Recorded data:
++++++++

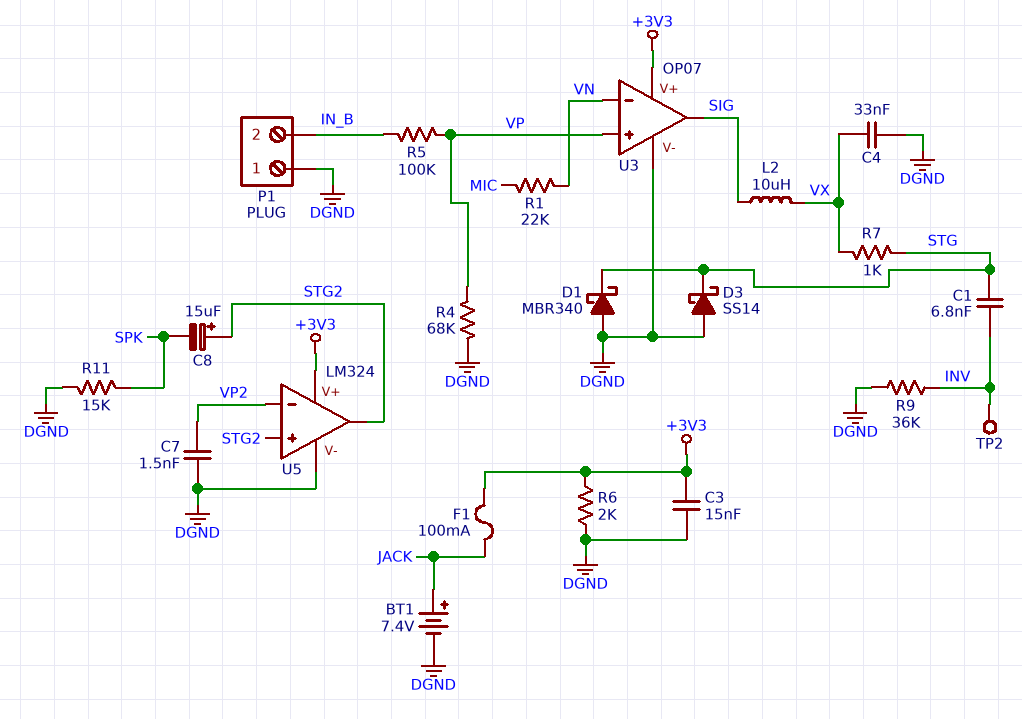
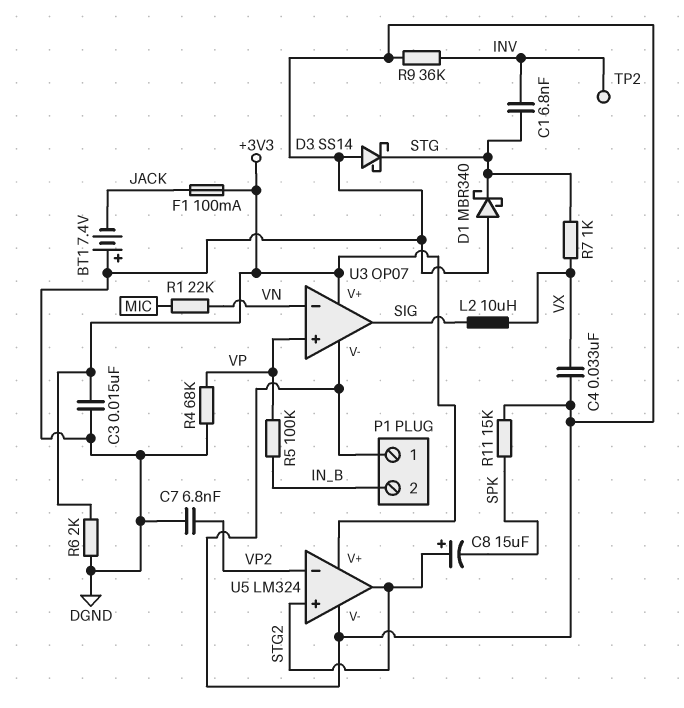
BT1: 7.4V (plus JACK, minus DGND) -> 7.4V (plus DGND, minus JACK)
C7: 1.5nF (DGND, VP2) -> 6.8nF (DGND, VP2)

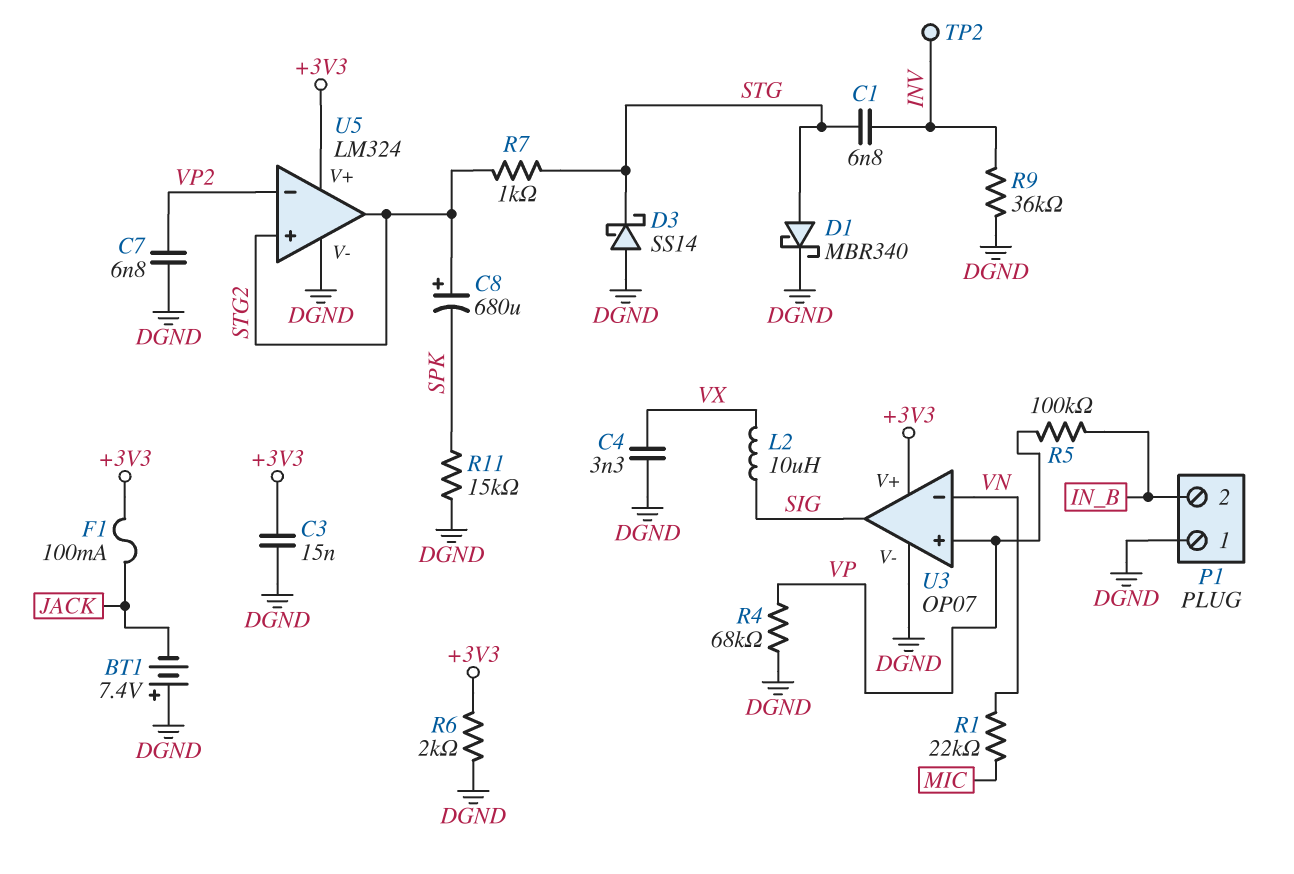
C4: 33nF (DGND, VX) -> 3.3nF (DGND, VX)
C8: 15uF (plus STG2, minus SPK) -> 680uF (plus STG2, minus SPK)
D1: schottky MBR340 (A DGND, K STG) -> schottky MBR340 (A STG, K DGND)
R7: 1k (STG, VX) -> 1k (STG, STG2)

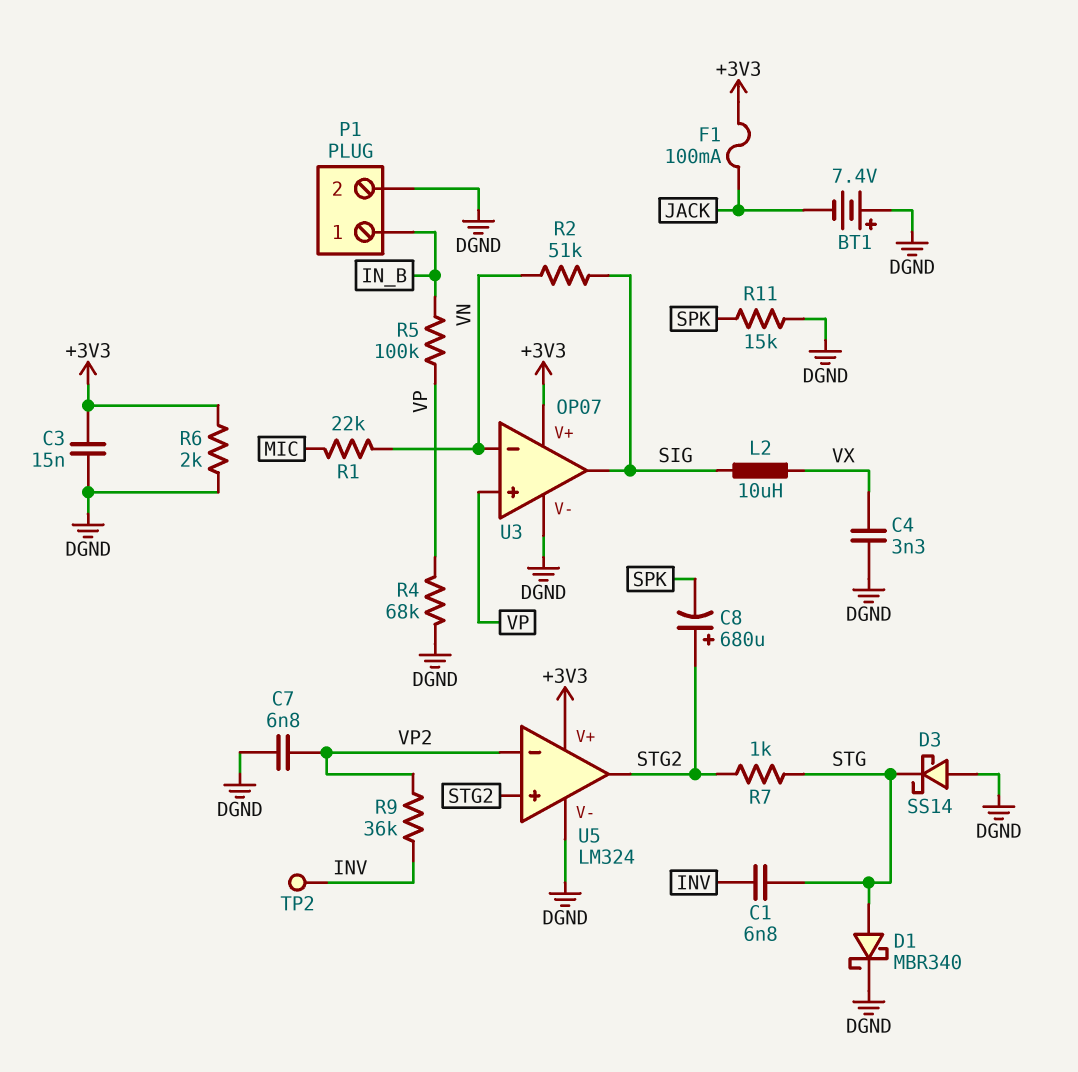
P1 pin 1: DGND -> IN_B
P1 pin 2: IN_B -> DGND
R2: none -> 51k (SIG, VN)
R9: 36k (DGND, INV) -> 36k (INV, VP2)

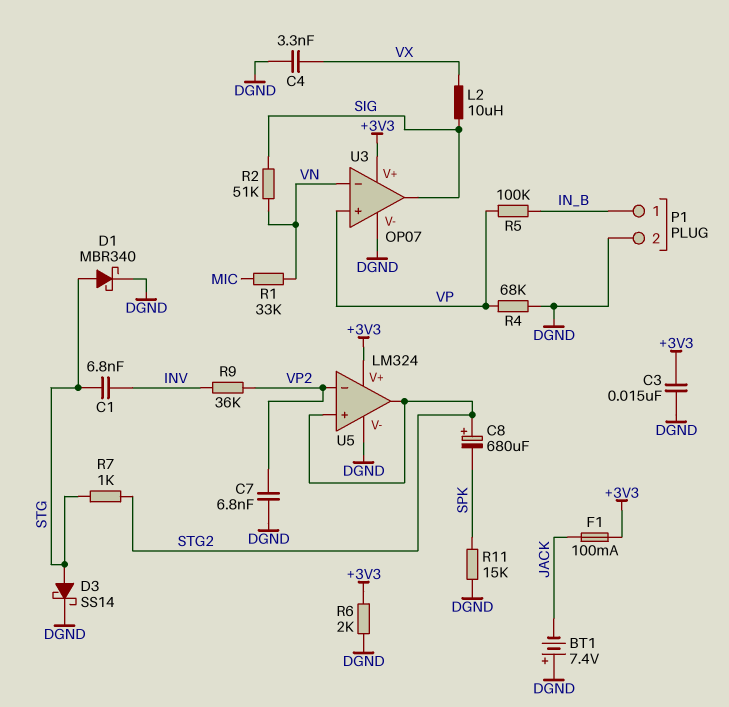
D3: schottky SS14 (A DGND, K STG) -> schottky SS14 (A STG, K DGND)
R1: 22k (MIC, VN) -> 33k (MIC, VN)
TP2: test point (INV) -> none

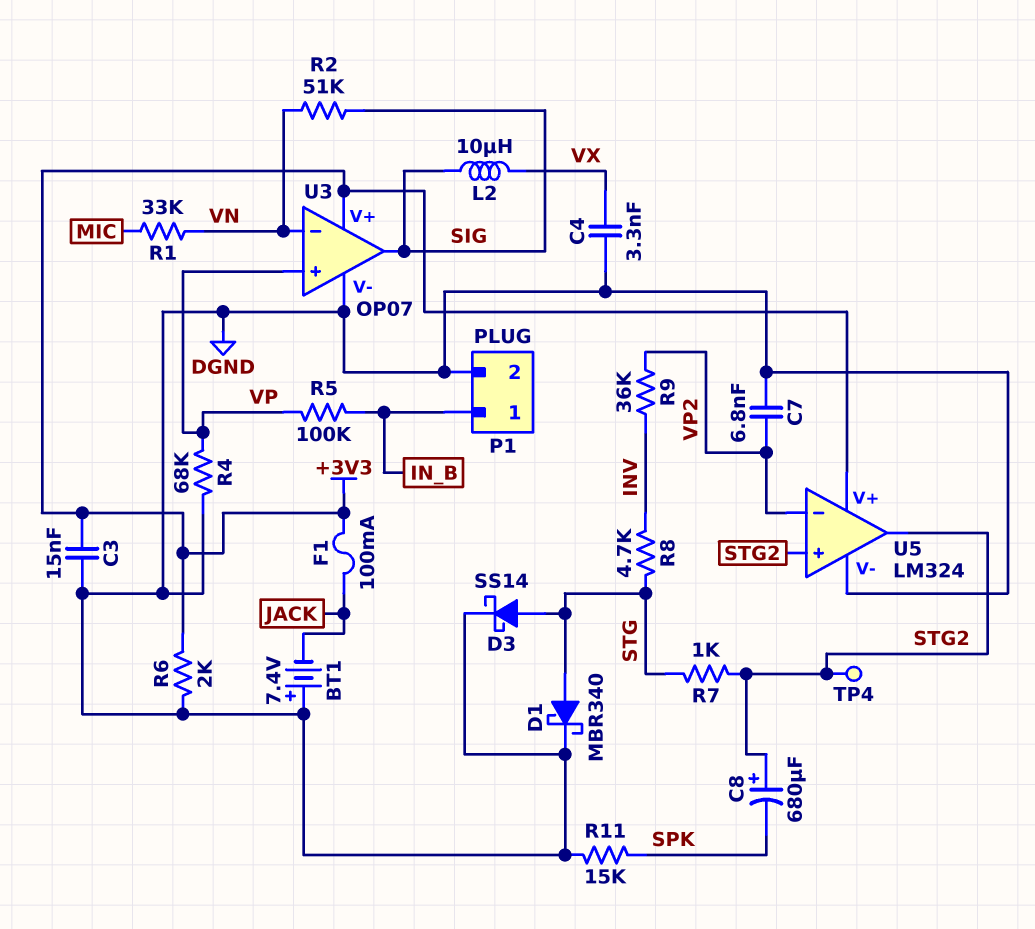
C1: 6.8nF (INV, STG) -> none
R8: none -> 4.7k (INV, STG)
TP4: none -> test point (STG2)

++++++++

## Task description:
Search the data for the string "schottky". List each line that has it.

## Response below:
D1: schottky MBR340 (A DGND, K STG) -> schottky MBR340 (A STG, K DGND)
D3: schottky SS14 (A DGND, K STG) -> schottky SS14 (A STG, K DGND)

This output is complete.